• _Exercise instructions_
Starting with the line that has "BT3 pin GND: none -> GND" in the records below and stopping after the line that has "KEYS3 pin K3: none -> TX0", output every line exactly and nothing else; skip pictures.

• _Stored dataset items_
-------

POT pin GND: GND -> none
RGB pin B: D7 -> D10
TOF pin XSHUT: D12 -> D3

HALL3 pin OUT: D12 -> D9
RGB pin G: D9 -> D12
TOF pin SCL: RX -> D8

-------

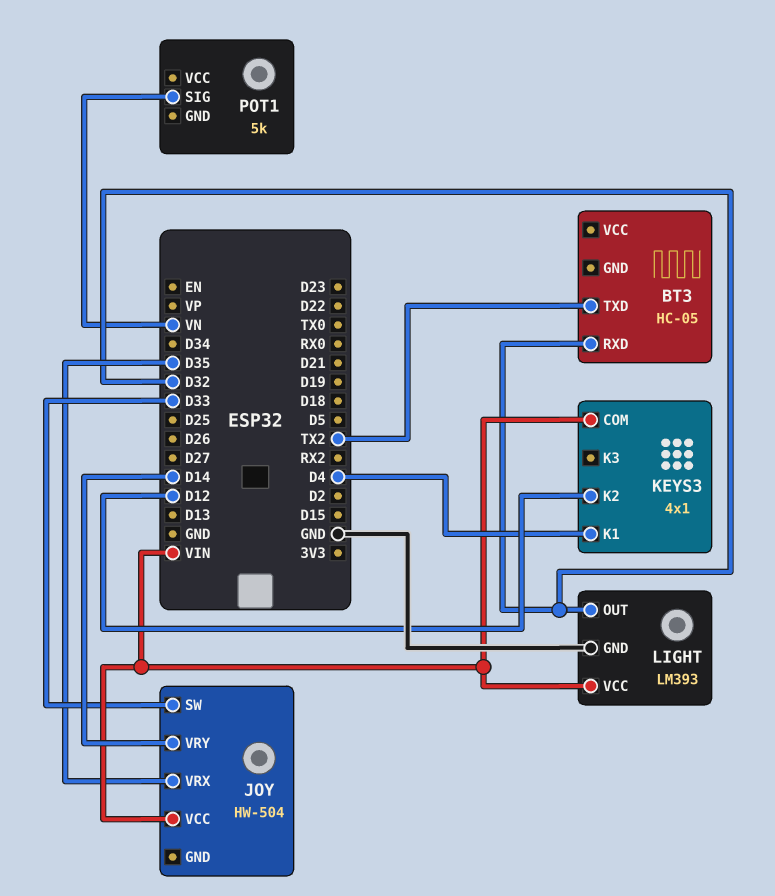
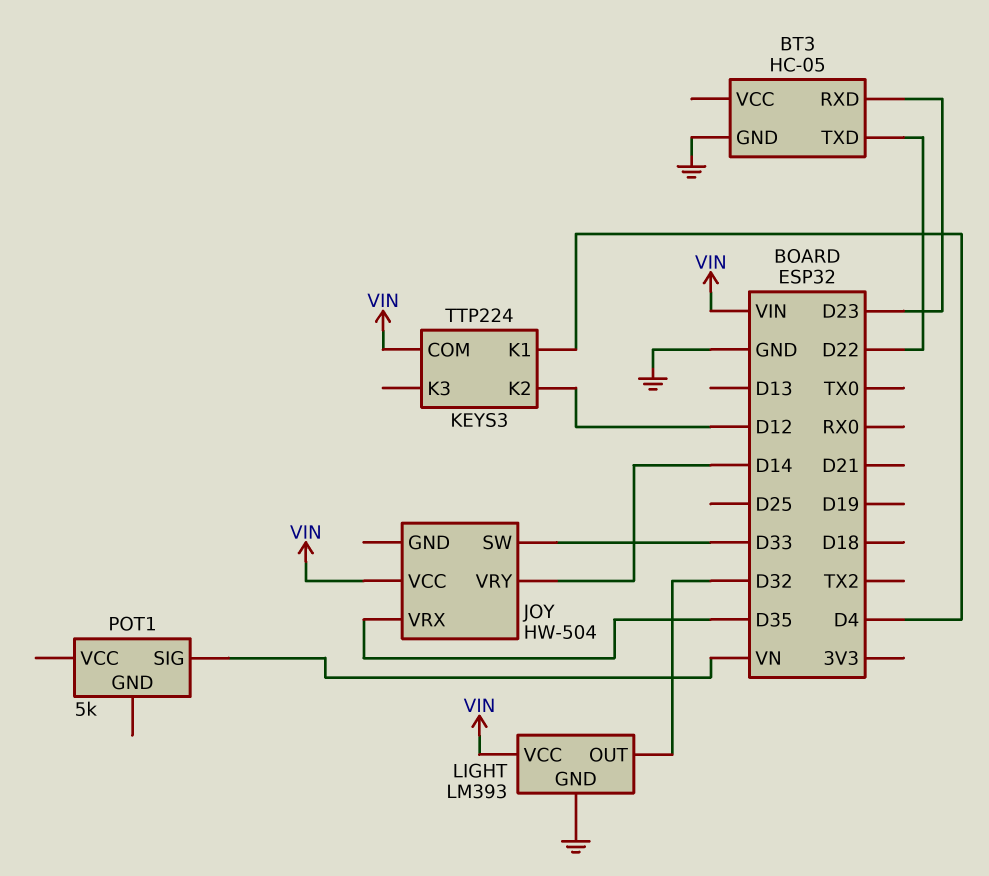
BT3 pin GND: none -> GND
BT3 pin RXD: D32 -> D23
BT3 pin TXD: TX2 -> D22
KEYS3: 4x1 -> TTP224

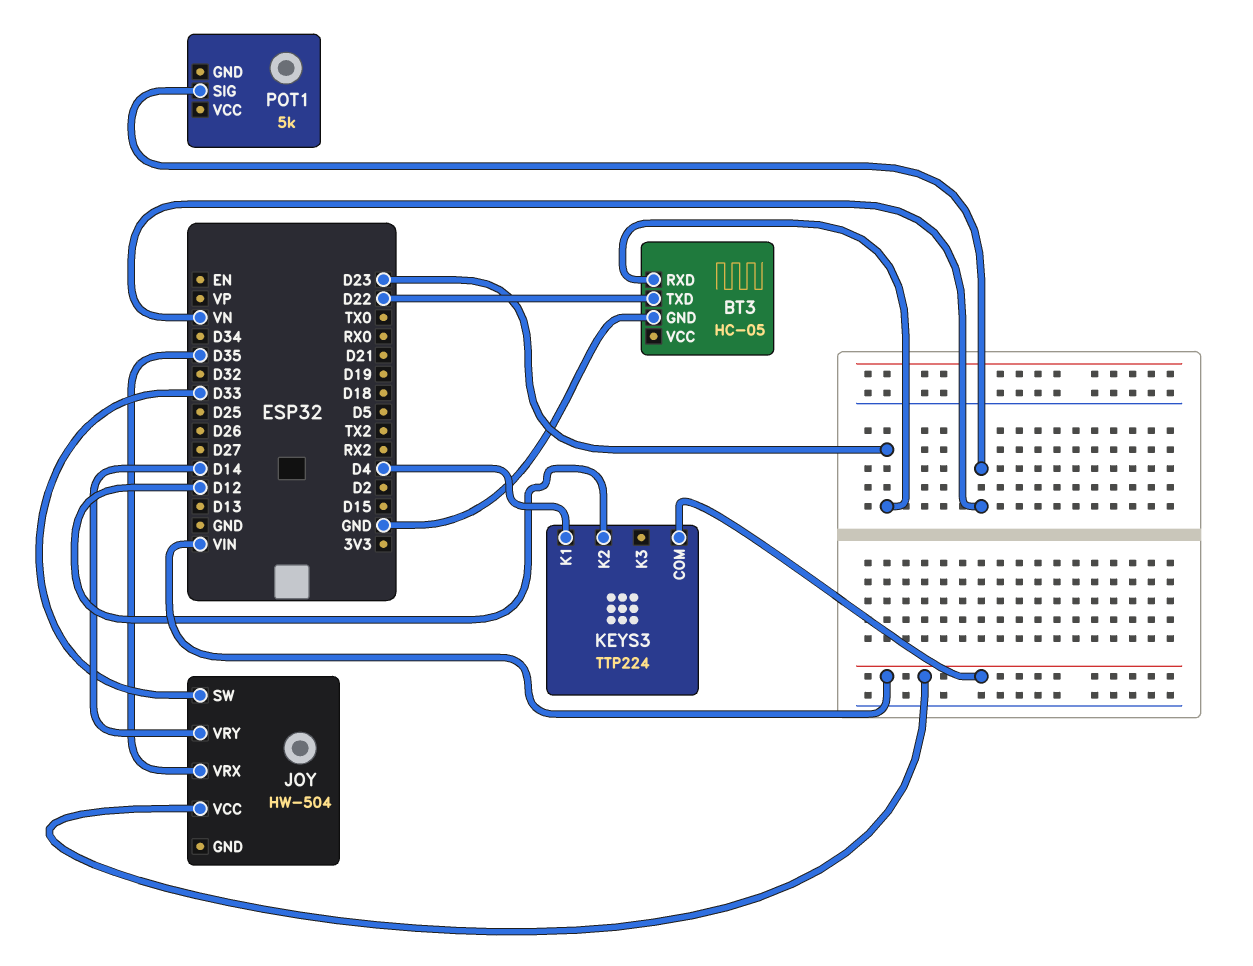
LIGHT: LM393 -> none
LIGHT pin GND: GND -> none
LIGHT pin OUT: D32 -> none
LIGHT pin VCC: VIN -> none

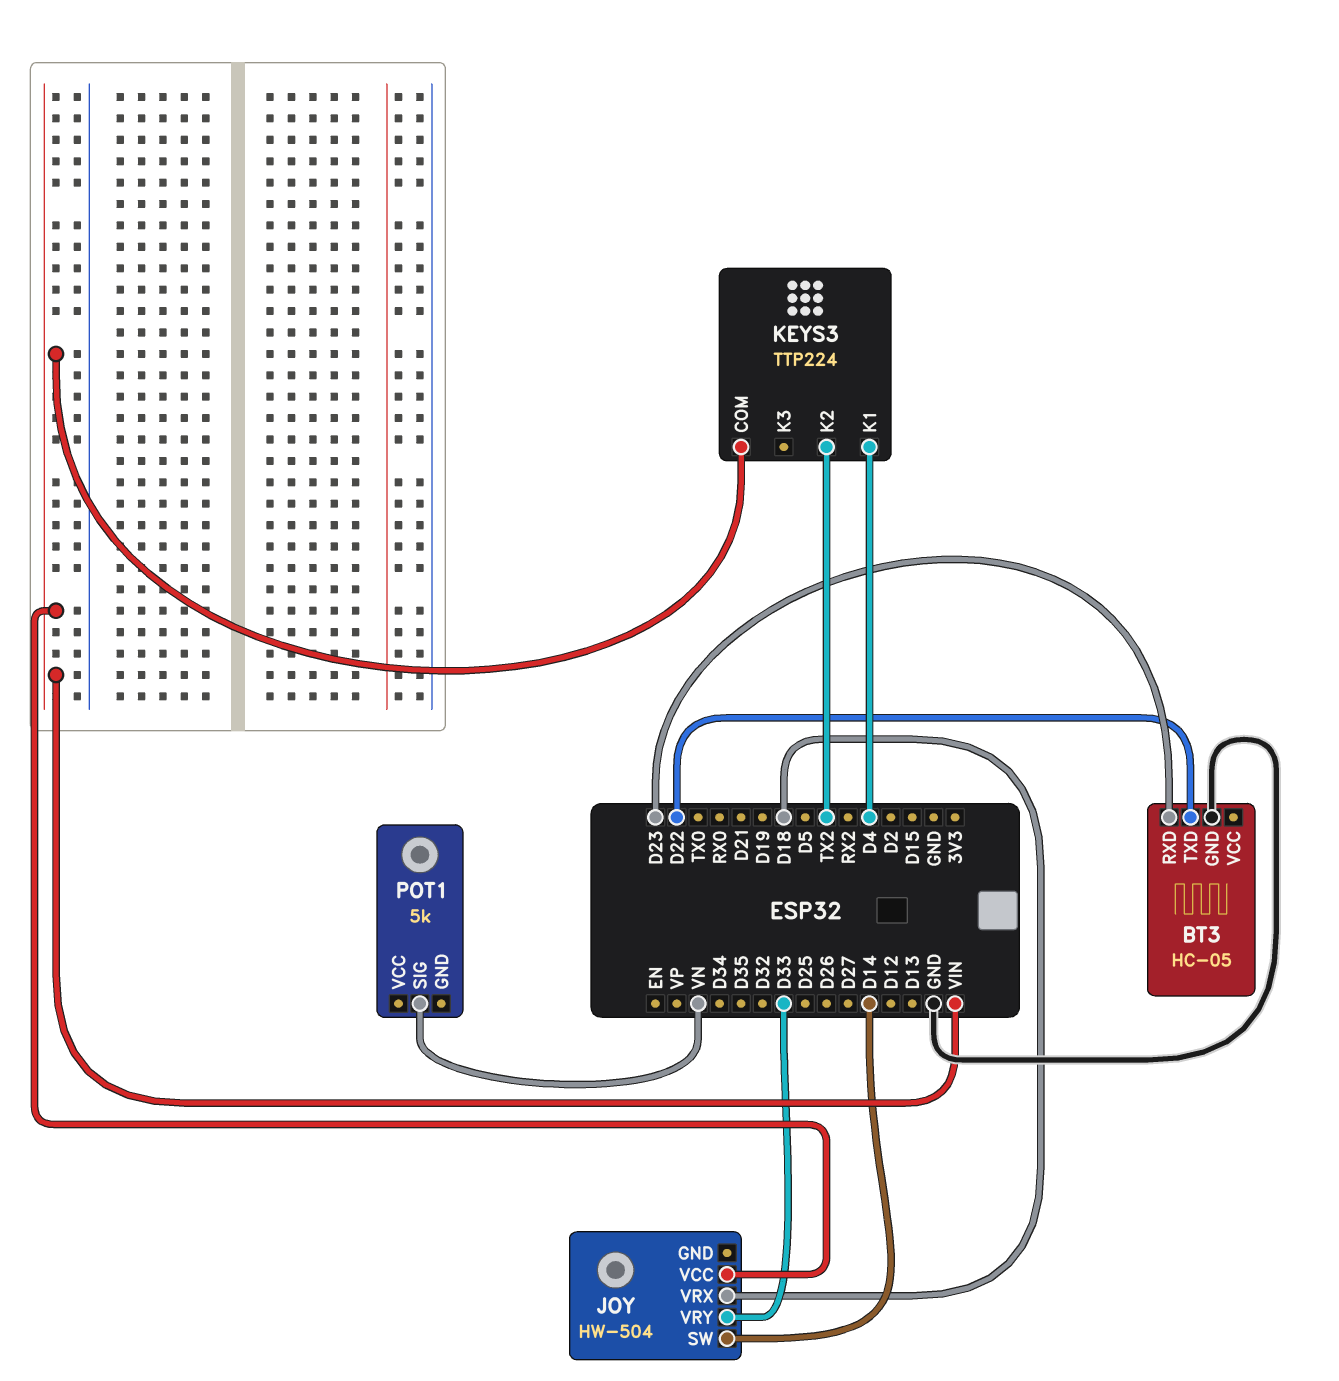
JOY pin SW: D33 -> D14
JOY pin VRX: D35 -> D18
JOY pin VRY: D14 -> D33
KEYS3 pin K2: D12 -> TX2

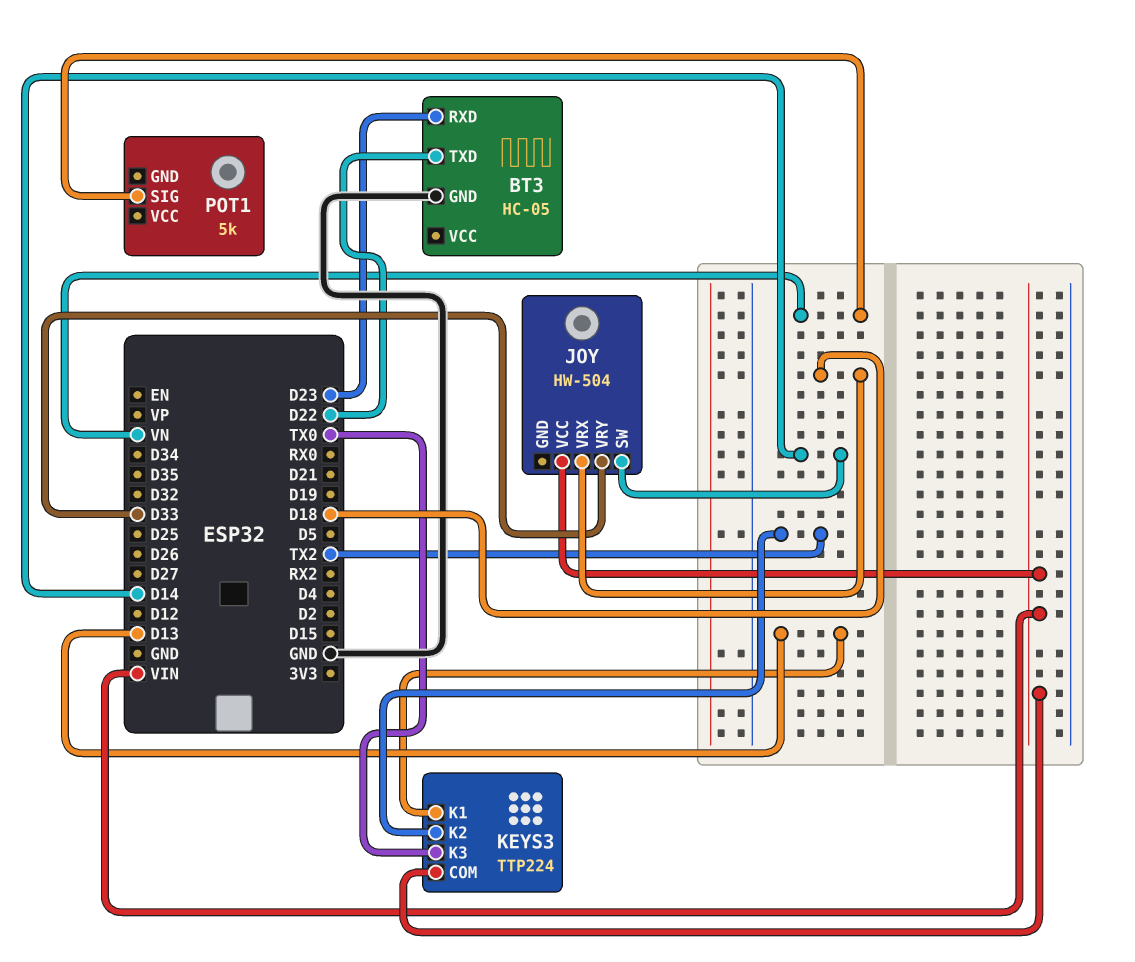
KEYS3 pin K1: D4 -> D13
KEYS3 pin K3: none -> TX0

-------

• _Task solution_
BT3 pin GND: none -> GND
BT3 pin RXD: D32 -> D23
BT3 pin TXD: TX2 -> D22
KEYS3: 4x1 -> TTP224

LIGHT: LM393 -> none
LIGHT pin GND: GND -> none
LIGHT pin OUT: D32 -> none
LIGHT pin VCC: VIN -> none

JOY pin SW: D33 -> D14
JOY pin VRX: D35 -> D18
JOY pin VRY: D14 -> D33
KEYS3 pin K2: D12 -> TX2

KEYS3 pin K1: D4 -> D13
KEYS3 pin K3: none -> TX0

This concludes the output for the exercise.